>>>>>

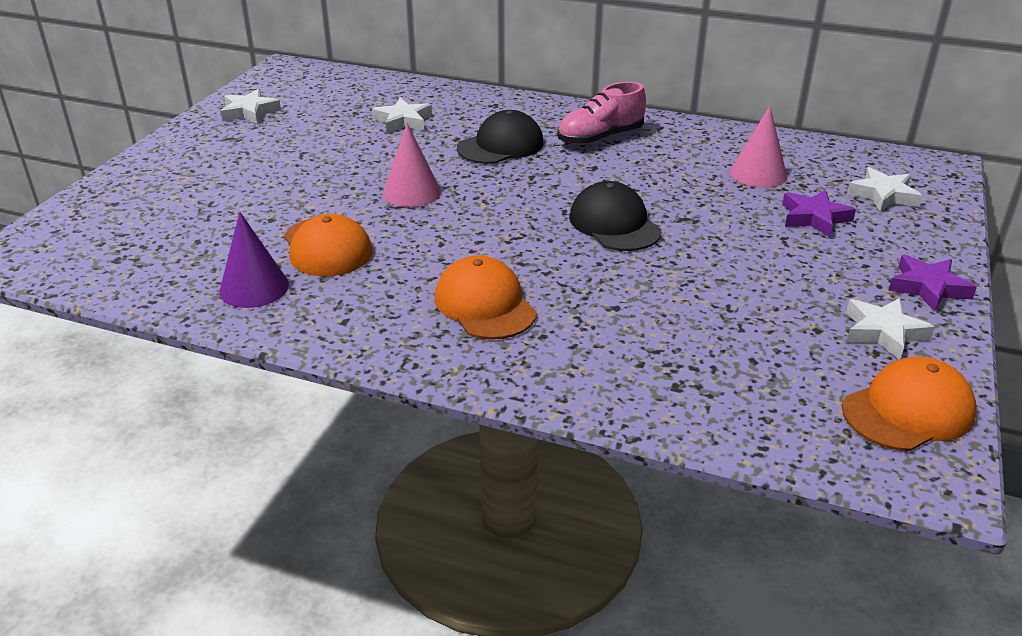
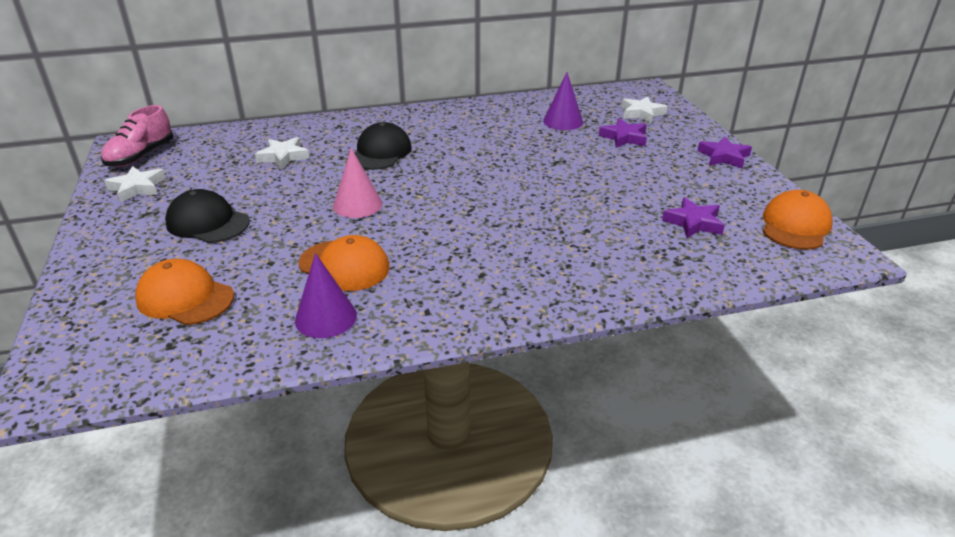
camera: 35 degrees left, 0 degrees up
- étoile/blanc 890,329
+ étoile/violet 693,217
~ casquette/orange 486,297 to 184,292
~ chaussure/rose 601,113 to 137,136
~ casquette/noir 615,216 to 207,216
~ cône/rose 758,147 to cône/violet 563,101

<<<<<

## TASK DIRECTIONS
The lines in the records above that include the word "étoile" must be copied out.

## EXERCISE RESULT
- étoile/blanc 890,329
+ étoile/violet 693,217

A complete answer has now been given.